*** Block opens ***

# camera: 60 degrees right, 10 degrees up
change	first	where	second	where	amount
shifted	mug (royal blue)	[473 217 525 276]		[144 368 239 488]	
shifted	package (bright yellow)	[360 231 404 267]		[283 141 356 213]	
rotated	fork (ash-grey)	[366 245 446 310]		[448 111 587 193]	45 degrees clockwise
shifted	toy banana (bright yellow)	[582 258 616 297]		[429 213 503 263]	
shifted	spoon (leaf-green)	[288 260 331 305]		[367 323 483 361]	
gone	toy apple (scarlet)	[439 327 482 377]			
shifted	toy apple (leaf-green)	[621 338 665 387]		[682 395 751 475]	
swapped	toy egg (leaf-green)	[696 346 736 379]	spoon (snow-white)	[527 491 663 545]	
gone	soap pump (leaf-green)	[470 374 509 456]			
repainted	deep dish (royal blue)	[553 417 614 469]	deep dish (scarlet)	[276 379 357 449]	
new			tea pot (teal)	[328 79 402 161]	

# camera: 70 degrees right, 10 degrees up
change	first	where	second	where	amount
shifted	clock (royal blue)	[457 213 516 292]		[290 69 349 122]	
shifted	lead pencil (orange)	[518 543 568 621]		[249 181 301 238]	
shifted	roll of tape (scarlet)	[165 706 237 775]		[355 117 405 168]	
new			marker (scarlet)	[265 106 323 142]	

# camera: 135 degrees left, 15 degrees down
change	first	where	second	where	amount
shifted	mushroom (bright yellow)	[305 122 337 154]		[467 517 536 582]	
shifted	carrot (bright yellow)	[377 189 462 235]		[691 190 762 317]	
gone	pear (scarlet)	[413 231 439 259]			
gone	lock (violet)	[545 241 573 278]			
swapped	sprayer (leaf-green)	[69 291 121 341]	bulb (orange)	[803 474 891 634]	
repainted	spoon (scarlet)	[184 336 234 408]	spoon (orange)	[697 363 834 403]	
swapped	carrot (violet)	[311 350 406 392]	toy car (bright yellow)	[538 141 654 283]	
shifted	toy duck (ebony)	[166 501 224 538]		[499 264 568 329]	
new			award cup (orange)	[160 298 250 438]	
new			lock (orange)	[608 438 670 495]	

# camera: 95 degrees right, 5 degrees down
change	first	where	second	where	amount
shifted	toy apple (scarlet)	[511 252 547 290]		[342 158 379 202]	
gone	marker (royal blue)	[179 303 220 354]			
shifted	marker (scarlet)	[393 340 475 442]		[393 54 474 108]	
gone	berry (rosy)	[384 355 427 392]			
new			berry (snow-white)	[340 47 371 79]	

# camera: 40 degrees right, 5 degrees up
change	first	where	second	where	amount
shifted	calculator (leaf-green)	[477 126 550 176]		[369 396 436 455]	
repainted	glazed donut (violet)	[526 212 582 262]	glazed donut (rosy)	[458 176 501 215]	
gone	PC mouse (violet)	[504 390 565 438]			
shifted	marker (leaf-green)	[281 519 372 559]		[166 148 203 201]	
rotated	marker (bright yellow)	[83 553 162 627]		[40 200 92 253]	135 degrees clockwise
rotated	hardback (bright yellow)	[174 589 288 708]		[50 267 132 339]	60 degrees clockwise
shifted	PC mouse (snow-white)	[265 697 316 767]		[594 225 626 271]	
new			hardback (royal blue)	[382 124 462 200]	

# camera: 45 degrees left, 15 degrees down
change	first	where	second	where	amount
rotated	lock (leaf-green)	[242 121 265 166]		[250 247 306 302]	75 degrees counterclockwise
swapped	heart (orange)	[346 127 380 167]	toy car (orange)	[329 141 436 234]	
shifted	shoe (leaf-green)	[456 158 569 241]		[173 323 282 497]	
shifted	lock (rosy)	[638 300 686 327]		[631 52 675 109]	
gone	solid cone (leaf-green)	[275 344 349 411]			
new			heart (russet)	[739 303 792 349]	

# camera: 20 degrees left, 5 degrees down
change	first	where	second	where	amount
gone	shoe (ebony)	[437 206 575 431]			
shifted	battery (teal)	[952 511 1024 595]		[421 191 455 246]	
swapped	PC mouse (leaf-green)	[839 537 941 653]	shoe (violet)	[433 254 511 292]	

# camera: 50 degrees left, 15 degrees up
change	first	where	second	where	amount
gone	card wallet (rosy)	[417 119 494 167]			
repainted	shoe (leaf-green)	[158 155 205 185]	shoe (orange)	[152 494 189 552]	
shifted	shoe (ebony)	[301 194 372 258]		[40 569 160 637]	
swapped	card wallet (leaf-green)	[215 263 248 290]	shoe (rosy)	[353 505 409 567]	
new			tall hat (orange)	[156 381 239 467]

*** Block closes ***

From the listing above, the lines starting with the one that has "374 509 456]" and running through the one that has "379 357 449]" should be copied exactly, ends included.

gone	soap pump (leaf-green)	[470 374 509 456]			
repainted	deep dish (royal blue)	[553 417 614 469]	deep dish (scarlet)	[276 379 357 449]	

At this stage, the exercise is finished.